(Extracted records)
*** Begin section ***

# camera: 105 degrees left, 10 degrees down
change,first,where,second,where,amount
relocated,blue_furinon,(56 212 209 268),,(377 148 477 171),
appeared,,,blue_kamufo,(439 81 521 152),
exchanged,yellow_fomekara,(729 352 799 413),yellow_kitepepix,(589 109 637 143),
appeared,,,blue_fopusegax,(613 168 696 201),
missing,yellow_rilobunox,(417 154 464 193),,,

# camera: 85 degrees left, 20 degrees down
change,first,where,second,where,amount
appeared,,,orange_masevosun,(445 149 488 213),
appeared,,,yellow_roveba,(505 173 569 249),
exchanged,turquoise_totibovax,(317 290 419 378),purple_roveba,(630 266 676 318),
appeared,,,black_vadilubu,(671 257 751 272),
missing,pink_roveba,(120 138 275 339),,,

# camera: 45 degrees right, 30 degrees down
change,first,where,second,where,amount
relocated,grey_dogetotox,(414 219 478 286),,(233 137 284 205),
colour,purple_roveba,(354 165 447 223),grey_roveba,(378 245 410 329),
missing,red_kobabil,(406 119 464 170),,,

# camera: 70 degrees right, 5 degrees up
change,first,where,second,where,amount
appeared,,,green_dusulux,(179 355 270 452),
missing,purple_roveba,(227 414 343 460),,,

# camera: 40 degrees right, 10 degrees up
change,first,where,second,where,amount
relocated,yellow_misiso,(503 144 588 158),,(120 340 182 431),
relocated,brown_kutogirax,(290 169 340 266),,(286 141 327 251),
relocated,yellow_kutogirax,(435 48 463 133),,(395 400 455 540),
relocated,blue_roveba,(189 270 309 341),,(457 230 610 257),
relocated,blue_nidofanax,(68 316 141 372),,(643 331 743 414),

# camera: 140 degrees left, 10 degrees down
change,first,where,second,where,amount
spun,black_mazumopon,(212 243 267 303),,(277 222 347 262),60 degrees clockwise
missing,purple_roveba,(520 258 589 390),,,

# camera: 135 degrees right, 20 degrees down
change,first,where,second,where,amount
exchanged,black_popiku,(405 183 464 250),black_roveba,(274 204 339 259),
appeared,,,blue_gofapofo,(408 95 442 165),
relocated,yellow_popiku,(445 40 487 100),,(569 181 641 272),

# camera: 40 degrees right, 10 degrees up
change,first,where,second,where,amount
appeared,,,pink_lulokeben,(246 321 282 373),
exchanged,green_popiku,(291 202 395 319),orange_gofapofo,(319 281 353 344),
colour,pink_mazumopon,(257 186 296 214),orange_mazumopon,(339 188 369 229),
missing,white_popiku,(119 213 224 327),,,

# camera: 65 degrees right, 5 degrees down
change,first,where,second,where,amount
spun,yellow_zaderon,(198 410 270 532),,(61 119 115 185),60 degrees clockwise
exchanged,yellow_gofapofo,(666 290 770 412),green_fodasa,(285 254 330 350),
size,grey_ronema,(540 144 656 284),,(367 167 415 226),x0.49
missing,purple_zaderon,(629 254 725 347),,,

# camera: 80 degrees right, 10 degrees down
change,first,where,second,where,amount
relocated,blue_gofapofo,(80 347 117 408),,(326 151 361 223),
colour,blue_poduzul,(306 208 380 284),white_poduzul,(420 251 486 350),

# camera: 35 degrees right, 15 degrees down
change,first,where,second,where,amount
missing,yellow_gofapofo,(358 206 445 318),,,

*** End section ***

_EXERCISE DESCRIPTION_. The required answer is the exact run of lines above starting at the line with "exchanged,yellow_fomekara,(729 352 799" and ending at the line with "appeared,,,blue_fopusegax,(613 168 696", with both ends present.

_OUTPUT OF THE EXERCISE_.
exchanged,yellow_fomekara,(729 352 799 413),yellow_kitepepix,(589 109 637 143),
appeared,,,blue_fopusegax,(613 168 696 201),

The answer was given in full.